Information given Start Marker

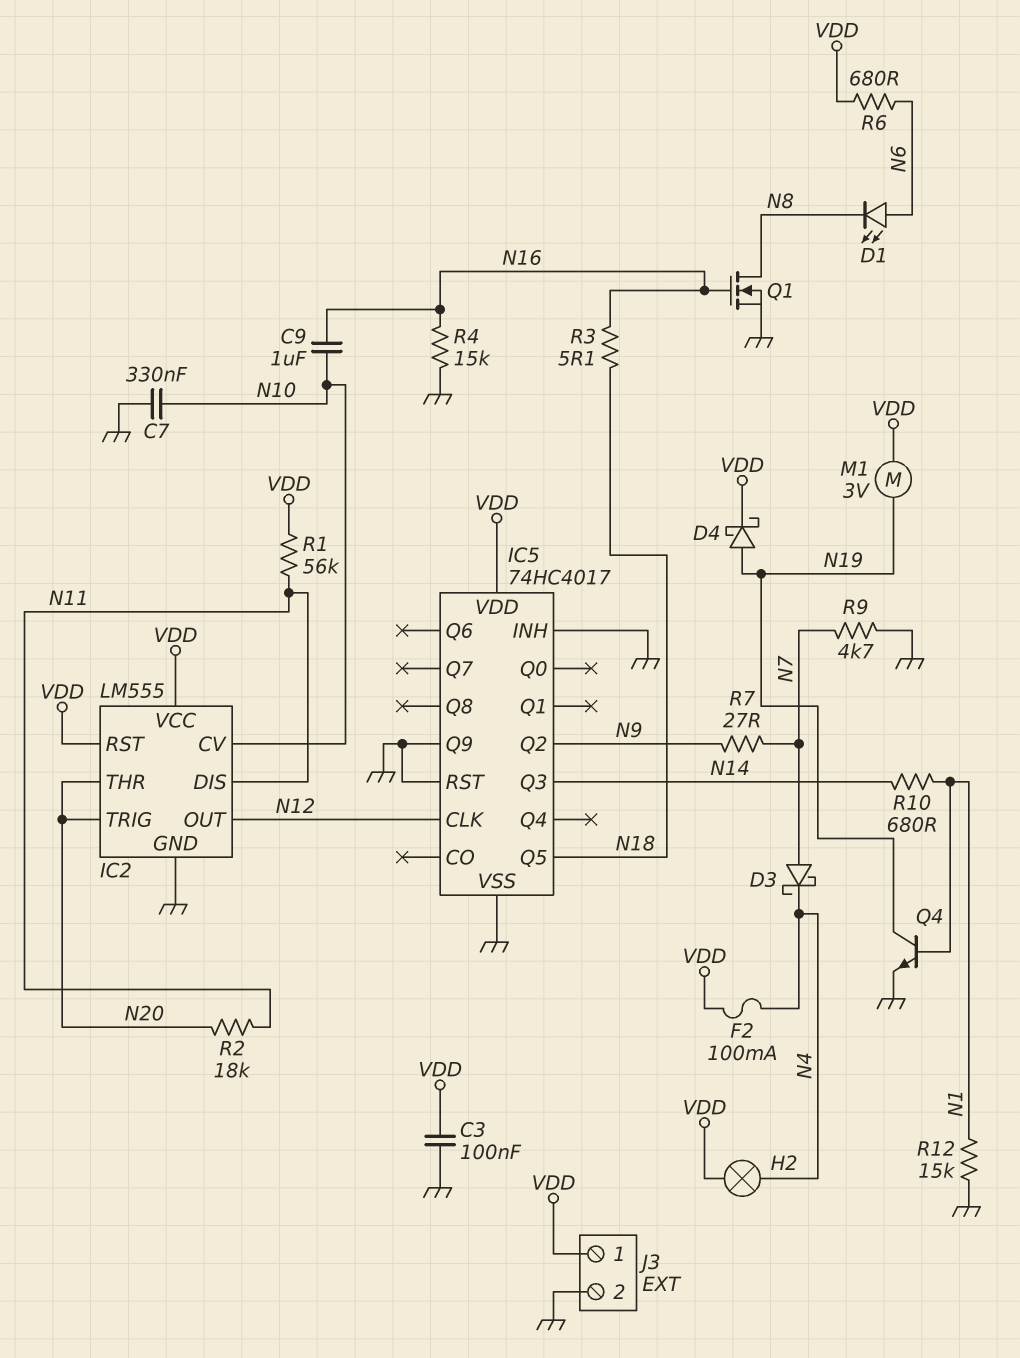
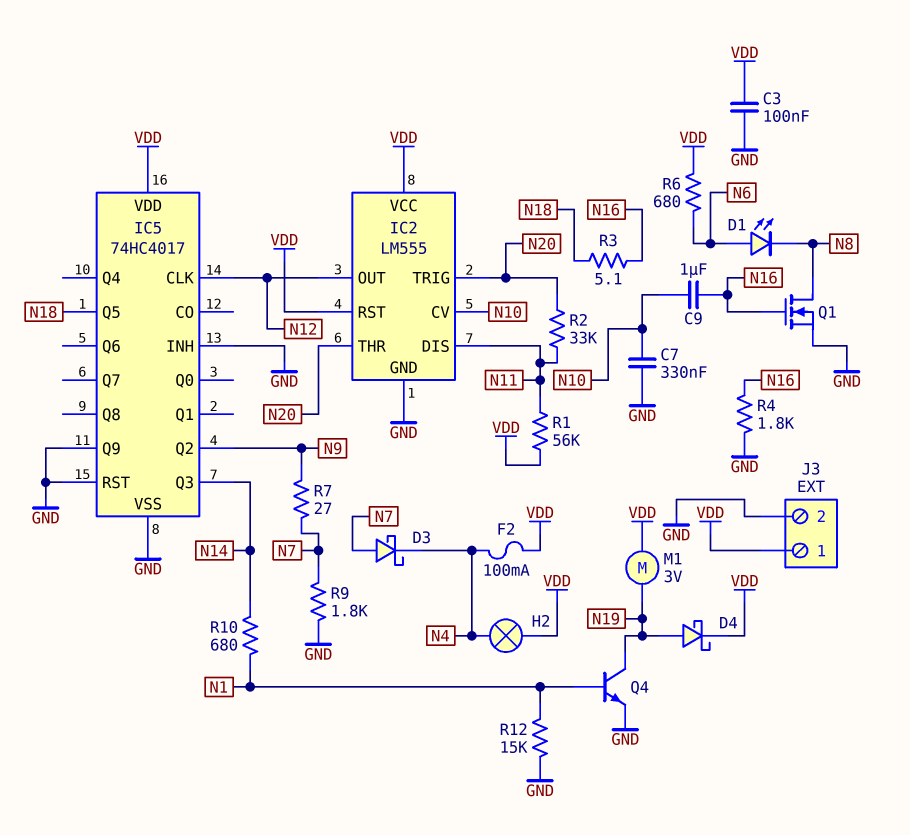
R2: 18k (N11, N20) -> 33k (N11, N20)
R4: 15k (GND, N16) -> 1.8k (GND, N16)
R9: 4.7k (GND, N7) -> 1.8k (GND, N7)

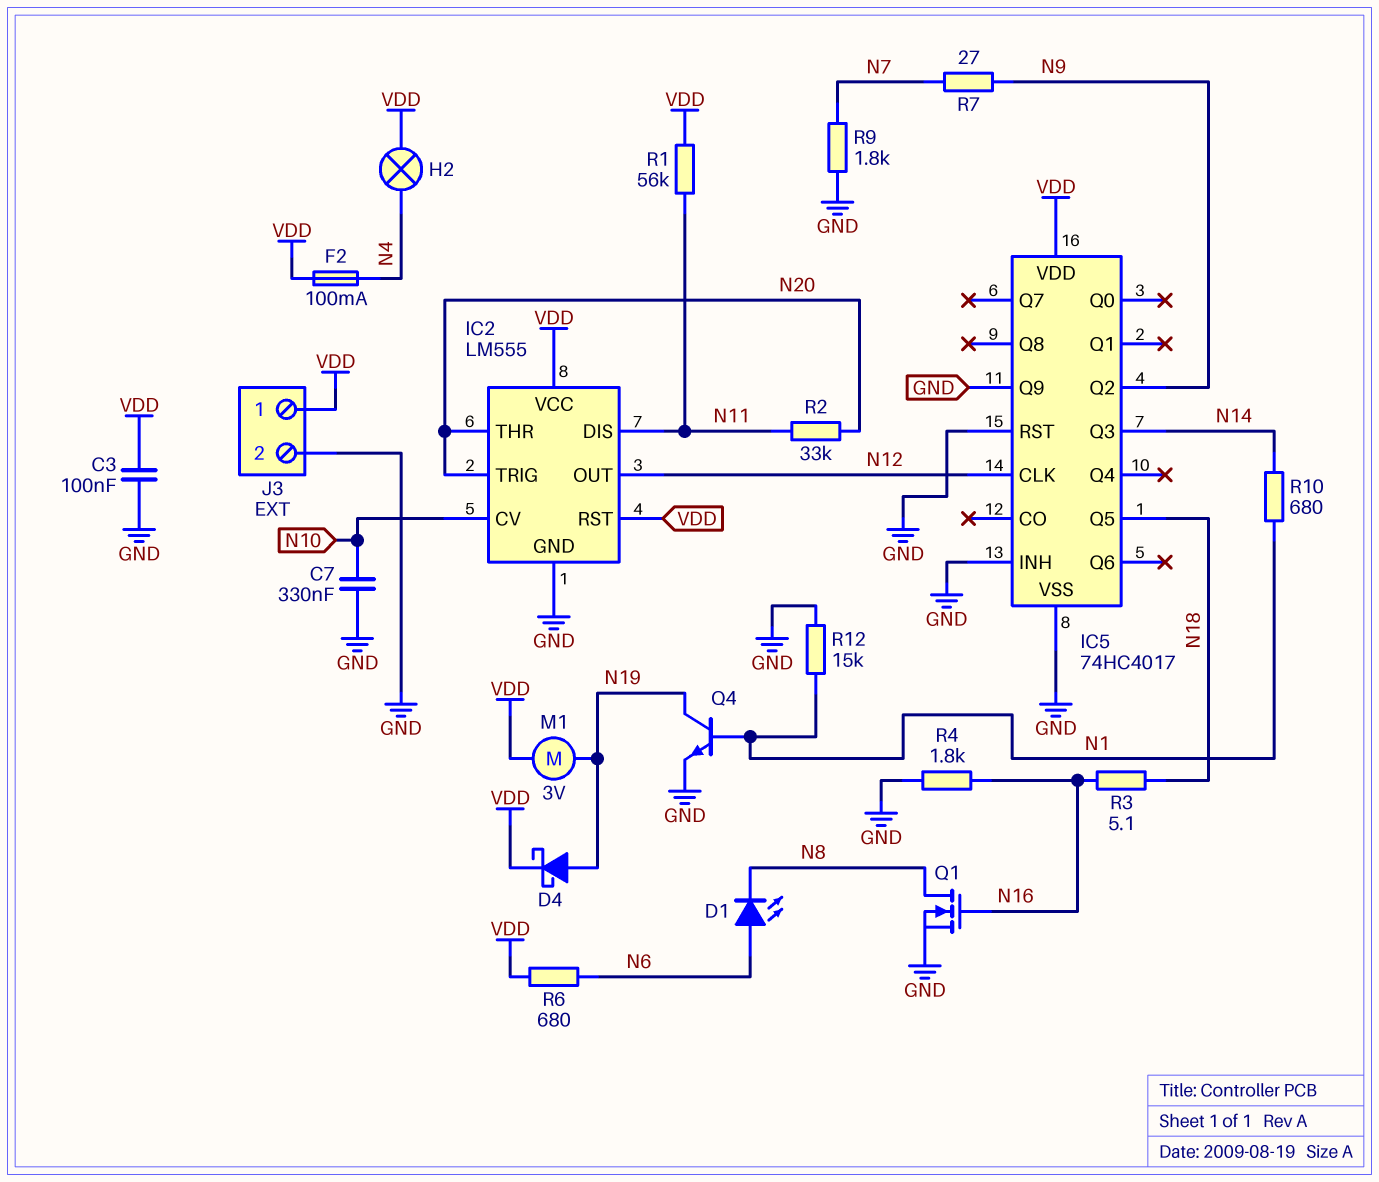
C9: 1uF (N10, N16) -> none
D3: schottky (A N7, K N4) -> none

Information given End Marker

#### Assignment:
Show every line in the entries above that contains the string "none".

#### Answer to the exercise:
C9: 1uF (N10, N16) -> none
D3: schottky (A N7, K N4) -> none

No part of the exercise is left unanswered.